AIM OF THE TASK:
Return, word for word, every line starting at the line with "(455,104) to (367,366)" and ending at the final line of the entries; skip the pictures.

[Object transformation records]
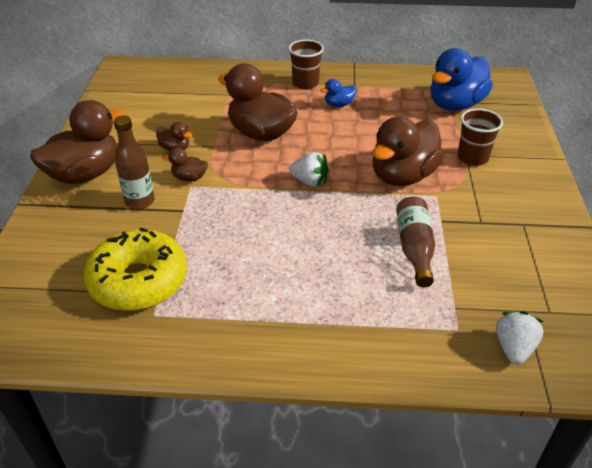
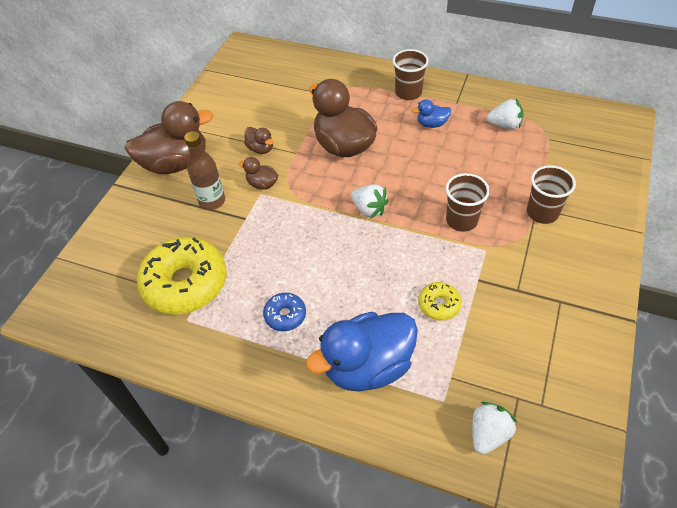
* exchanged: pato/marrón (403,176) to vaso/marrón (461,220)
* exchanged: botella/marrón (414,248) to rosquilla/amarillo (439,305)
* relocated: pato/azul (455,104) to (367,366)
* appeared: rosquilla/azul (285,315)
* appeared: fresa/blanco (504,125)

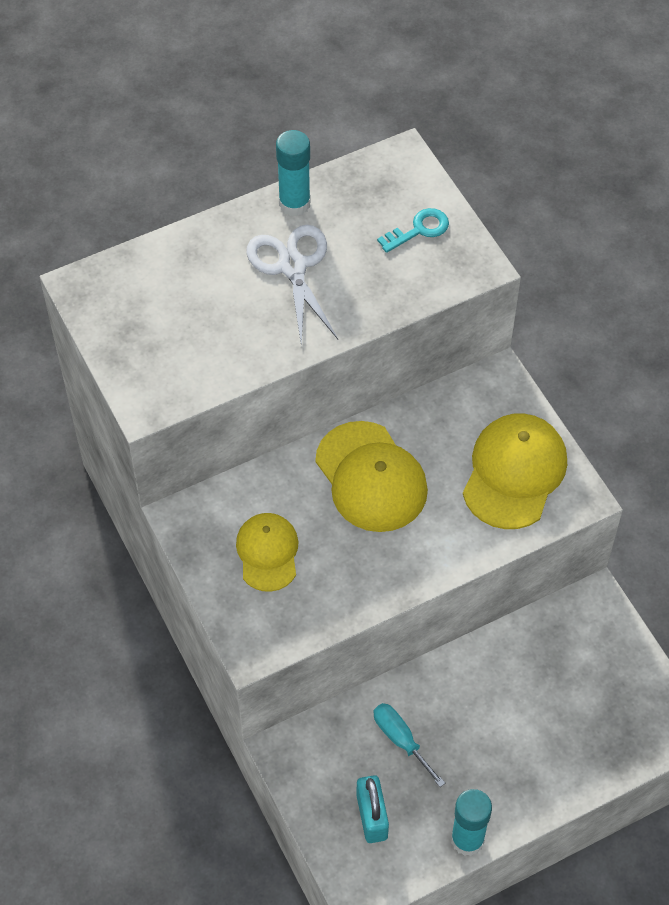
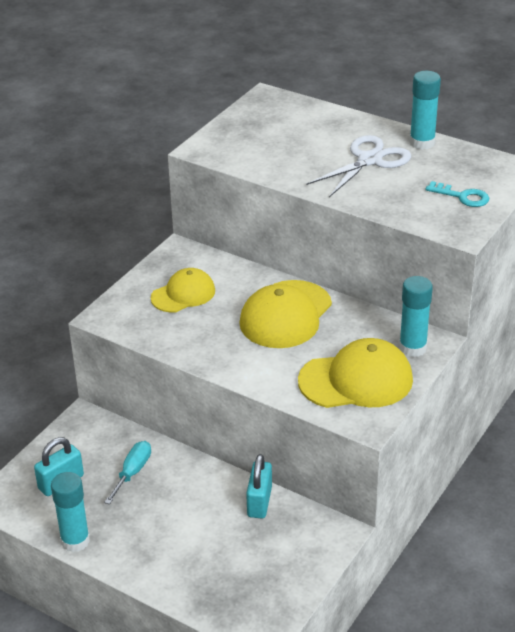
* appeared: candado/turquesa (259,502)
* appeared: barra de pegamento/turquesa (412,348)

TASK ANSWER:
* relocated: pato/azul (455,104) to (367,366)
* appeared: rosquilla/azul (285,315)
* appeared: fresa/blanco (504,125)

* appeared: candado/turquesa (259,502)
* appeared: barra de pegamento/turquesa (412,348)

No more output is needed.